### EXERCISE OBJECTIVE
Which lines in the data below contain the string "eraser"? Show each one.

### DATA SUPPLIED
───
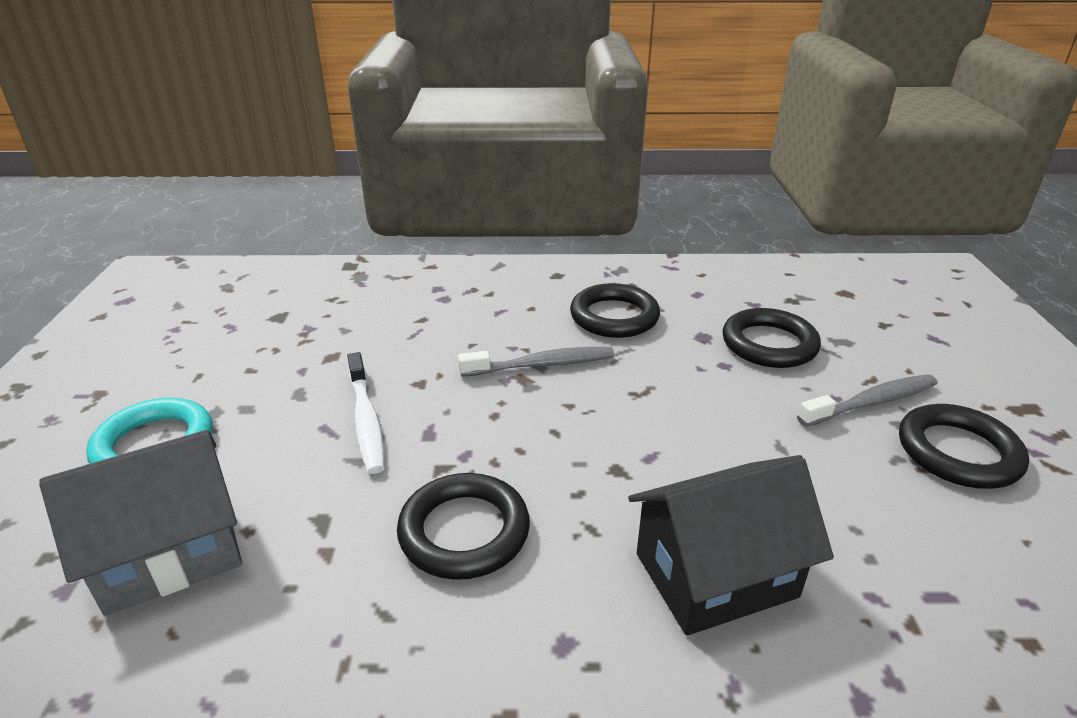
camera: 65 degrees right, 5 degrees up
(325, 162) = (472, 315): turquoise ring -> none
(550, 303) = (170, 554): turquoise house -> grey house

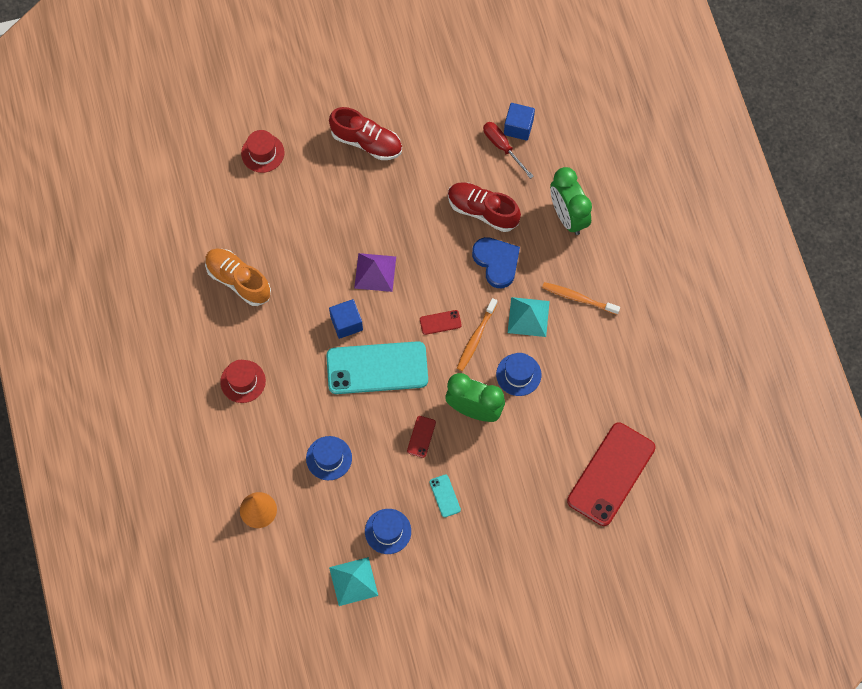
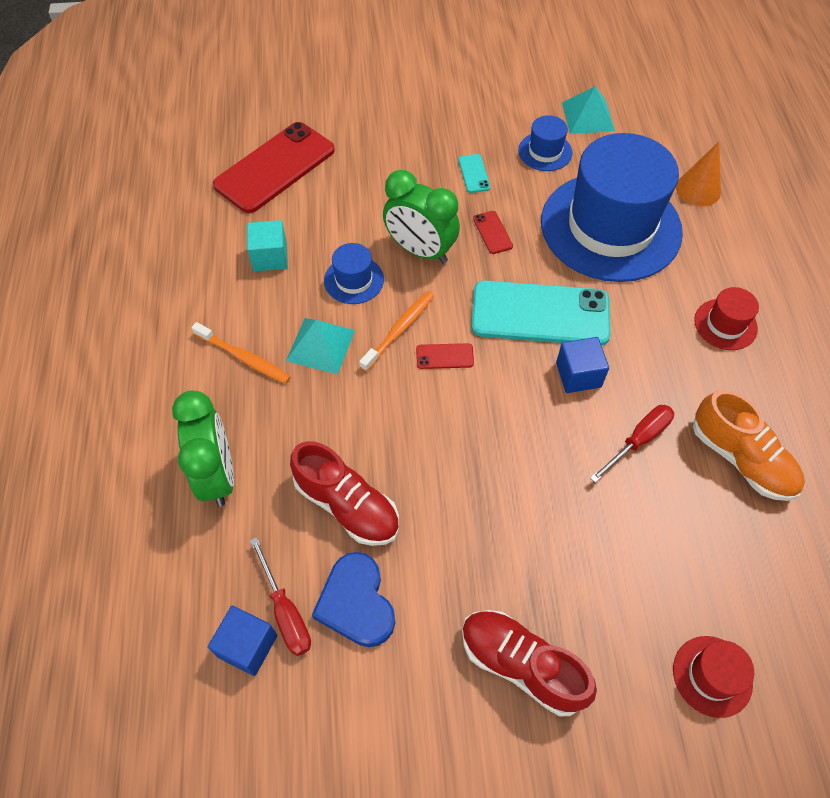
camera: 170 degrees left, 10 degrees down
(304, 282) = (638, 440): none -> red screwdriver
(329, 458) = (610, 227): blue hat -> blue hat, size x2.44
(375, 272) = (530, 438): purple pyramid -> none
(421, 436) = (492, 232): red phone -> red phone turned 45 degrees counterclockwise
(496, 262) = (345, 424): blue heart -> blue heart (356, 603)
(587, 384) = (270, 257): none -> turquoise cube

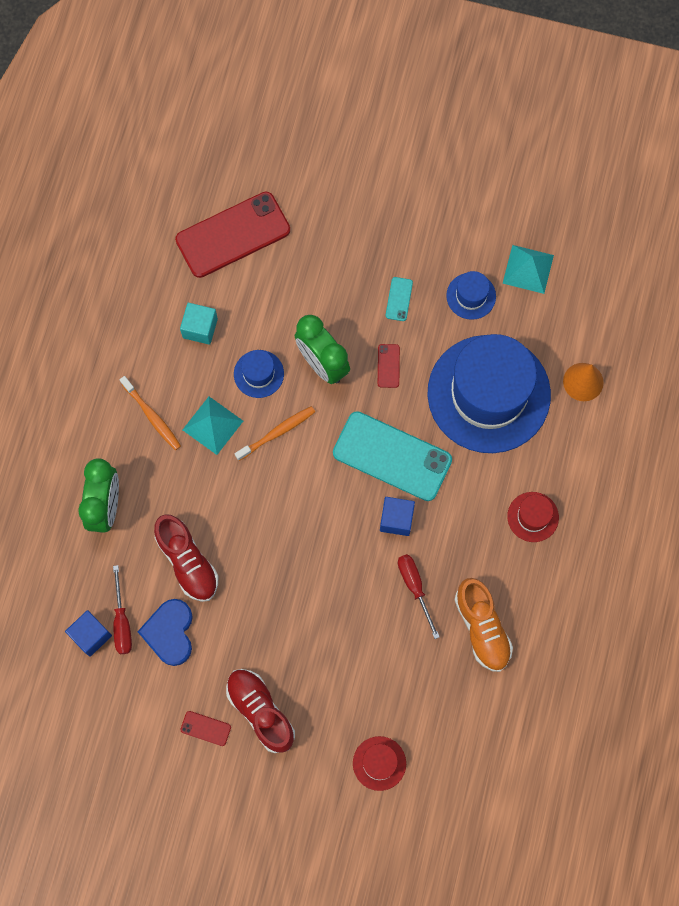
camera: 20 degrees right, 15 degrees up
(444, 356) = (302, 468): red phone -> red phone (205, 728)
(638, 440) = (415, 587): red screwdriver -> red screwdriver turned 90 degrees counterclockwise

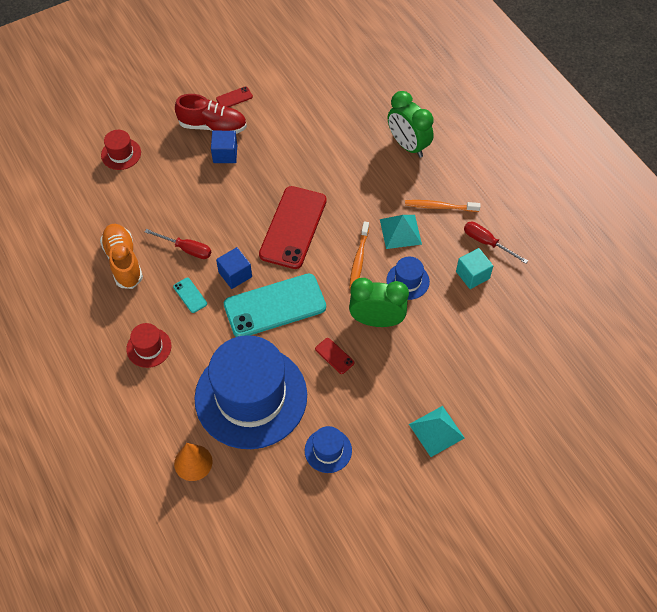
camera: 135 degrees right, 15 degrees down
(91, 635) = (342, 88): blue cube -> blue cube (225, 154)
(122, 622) = (333, 105): red screwdriver -> red screwdriver (487, 242)
(170, 633) = (302, 120): blue heart -> none
(187, 562) = (332, 157): red shoe -> none
(233, 235) = (522, 346): red phone -> red phone (293, 227)
(399, 299) = (373, 403): turquoise phone -> turquoise phone (190, 295)
(482, 628) = (123, 261): orange shoe -> orange shoe turned 45 degrees clockwise
(528, 269) = (307, 507): turquoise pyramid -> turquoise pyramid (436, 431)

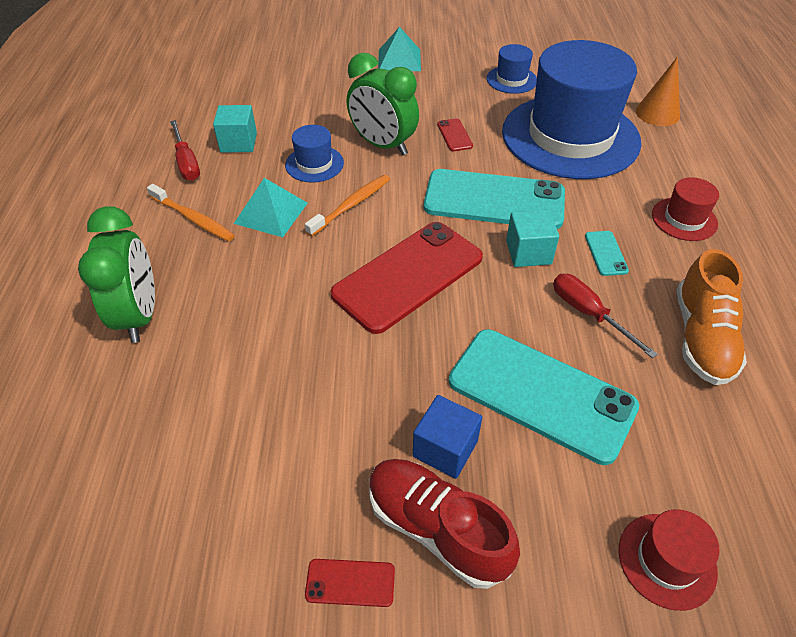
camera: 150 degrees left, 10 degrees down
(194, 195) = (541, 394): none -> turquoise phone
(235, 274) = (528, 252): blue cube -> turquoise cube

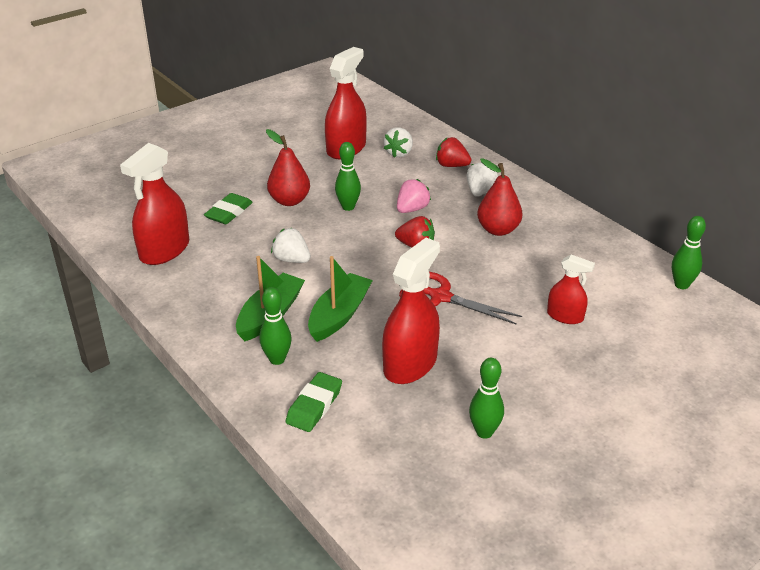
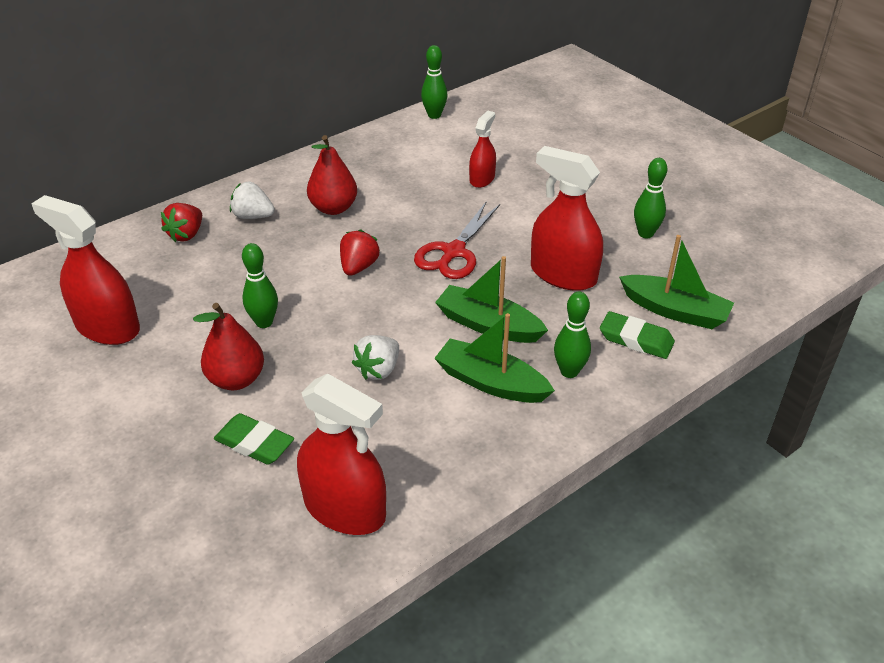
camera: 90 degrees left, 5 degrees up
(354, 439) = (675, 311): none -> green boat
(399, 153) = (140, 277): white strawberry -> none
(412, 209) = (280, 268): pink strawberry -> none

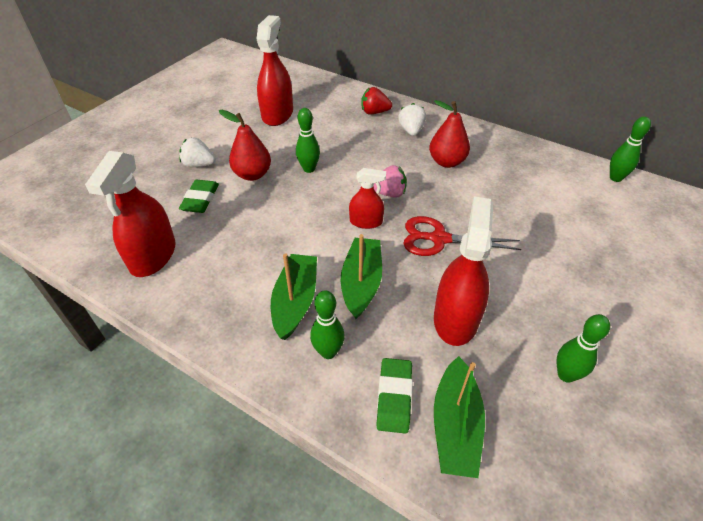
camera: 70 degrees right, 5 degrees up
(358, 267) = (389, 193): red strawberry -> pink strawberry
(378, 370) = (285, 235): white strawberry -> white strawberry (199, 165)
(482, 179) = (551, 230): red spray bottle -> red spray bottle (366, 222)

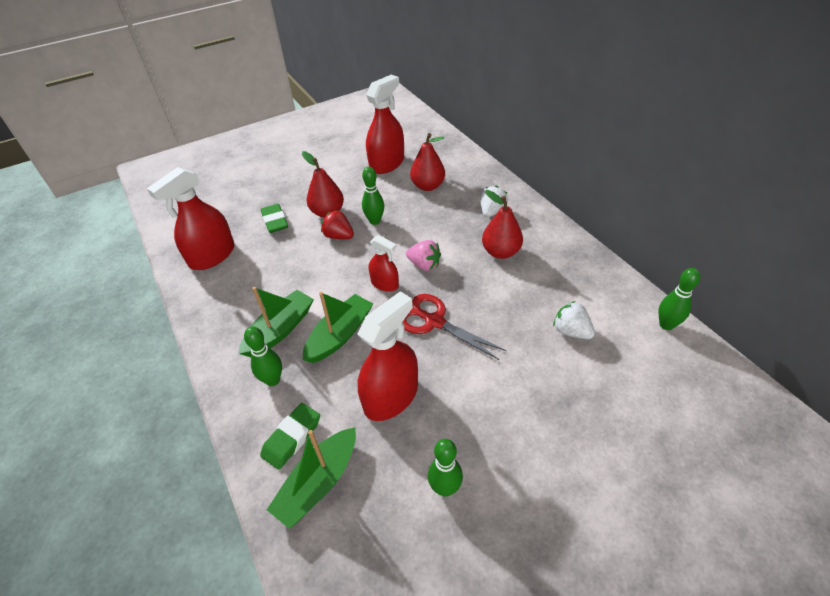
camera: 30 degrees right, 0 degrees up
(199, 165) = (295, 191): white strawberry -> white strawberry (571, 331)
(200, 199) = (275, 221): green eraser -> green eraser turned 60 degrees counterclockwise
(335, 124) = (428, 186): none -> red pear
(374, 112) = (472, 184): red strawberry -> red strawberry (339, 236)

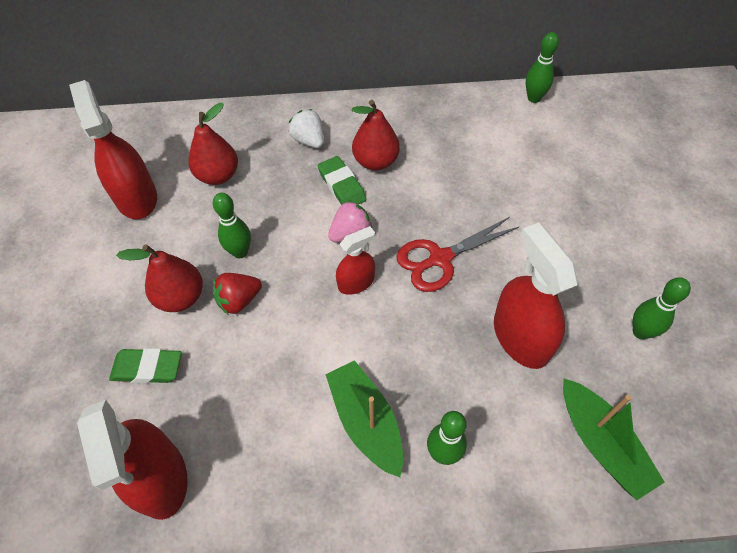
camera: 65 degrees left, 10 degrees up
(292, 438) = (535, 454): green eraser -> green eraser (342, 186)
(340, 335) = (410, 356): green boat -> none
(571, 331) = (509, 160): white strawberry -> none

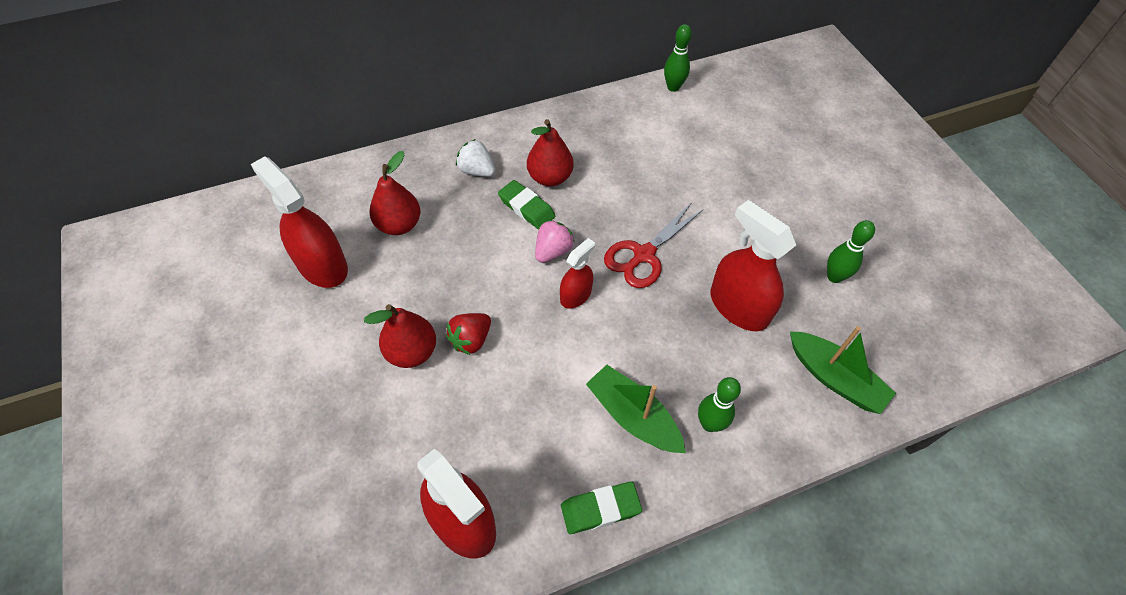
camera: 20 degrees left, 0 degrees up
(147, 368) = (407, 427): green eraser -> green eraser (600, 509)
(240, 252) = (453, 294): green bowling pin -> none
───
### TASK RESPONSE
(200, 199) = (275, 221): green eraser -> green eraser turned 60 degrees counterclockwise
(292, 438) = (535, 454): green eraser -> green eraser (342, 186)
(147, 368) = (407, 427): green eraser -> green eraser (600, 509)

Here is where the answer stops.